TASK DESCRIPTION: Pick out each row containing the string "element" and copy those rows. Matching is case-sensitive.

Stored items

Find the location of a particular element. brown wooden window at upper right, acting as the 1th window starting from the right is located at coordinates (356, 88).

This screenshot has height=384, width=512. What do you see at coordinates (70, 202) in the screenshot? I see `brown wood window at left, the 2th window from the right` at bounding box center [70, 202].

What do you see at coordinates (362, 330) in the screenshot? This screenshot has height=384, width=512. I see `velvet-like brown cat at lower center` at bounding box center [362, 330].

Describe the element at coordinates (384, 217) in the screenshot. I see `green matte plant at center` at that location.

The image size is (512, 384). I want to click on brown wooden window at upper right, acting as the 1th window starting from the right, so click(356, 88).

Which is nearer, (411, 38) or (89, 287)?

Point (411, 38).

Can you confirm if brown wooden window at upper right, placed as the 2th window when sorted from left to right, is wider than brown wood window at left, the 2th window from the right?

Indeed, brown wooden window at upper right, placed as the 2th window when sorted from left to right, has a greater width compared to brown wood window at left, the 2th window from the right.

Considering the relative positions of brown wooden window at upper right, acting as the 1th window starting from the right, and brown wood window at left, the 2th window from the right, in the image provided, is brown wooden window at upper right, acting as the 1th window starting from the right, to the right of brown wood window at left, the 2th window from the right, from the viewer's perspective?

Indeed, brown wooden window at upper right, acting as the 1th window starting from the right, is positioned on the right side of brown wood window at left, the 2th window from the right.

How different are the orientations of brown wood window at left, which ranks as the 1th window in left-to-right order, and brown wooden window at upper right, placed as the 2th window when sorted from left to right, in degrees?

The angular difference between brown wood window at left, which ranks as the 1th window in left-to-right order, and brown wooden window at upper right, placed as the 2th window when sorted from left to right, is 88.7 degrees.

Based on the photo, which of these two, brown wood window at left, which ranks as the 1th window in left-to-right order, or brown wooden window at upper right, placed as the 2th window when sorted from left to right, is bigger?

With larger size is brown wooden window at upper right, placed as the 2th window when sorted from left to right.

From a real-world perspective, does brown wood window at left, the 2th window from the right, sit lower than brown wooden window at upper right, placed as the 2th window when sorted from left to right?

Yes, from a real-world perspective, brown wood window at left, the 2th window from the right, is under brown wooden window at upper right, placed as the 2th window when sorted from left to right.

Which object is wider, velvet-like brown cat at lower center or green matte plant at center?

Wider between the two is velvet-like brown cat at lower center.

WRITTEN SOLUTION:
Find the location of a particular element. brown wooden window at upper right, acting as the 1th window starting from the right is located at coordinates (356, 88).
Describe the element at coordinates (384, 217) in the screenshot. I see `green matte plant at center` at that location.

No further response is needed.